**Task goal:** Word for word, copy out the entries below, but not the pictures in them.
◆ ◆ ◆ ◆ ◆
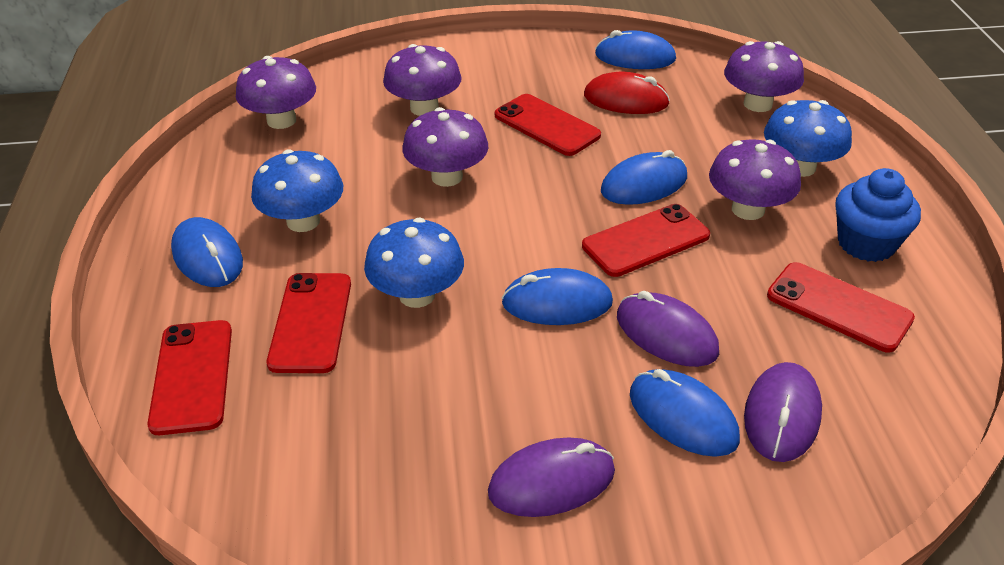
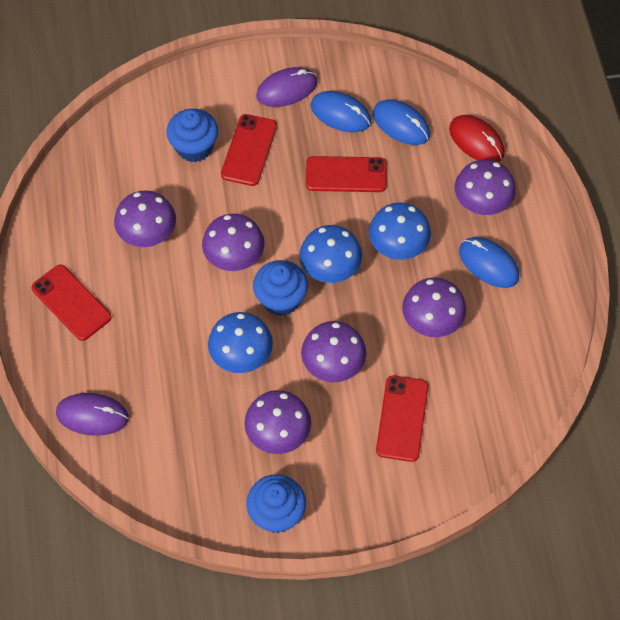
blue cupcake: 1 -> 3
blue mouse: 5 -> 3
purple mouse: 3 -> 2
purple mushroom: 5 -> 6
red phone: 5 -> 4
◆ ◆ ◆ ◆ ◆
**Final answer:**
blue cupcake: 1 -> 3
blue mouse: 5 -> 3
purple mouse: 3 -> 2
purple mushroom: 5 -> 6
red phone: 5 -> 4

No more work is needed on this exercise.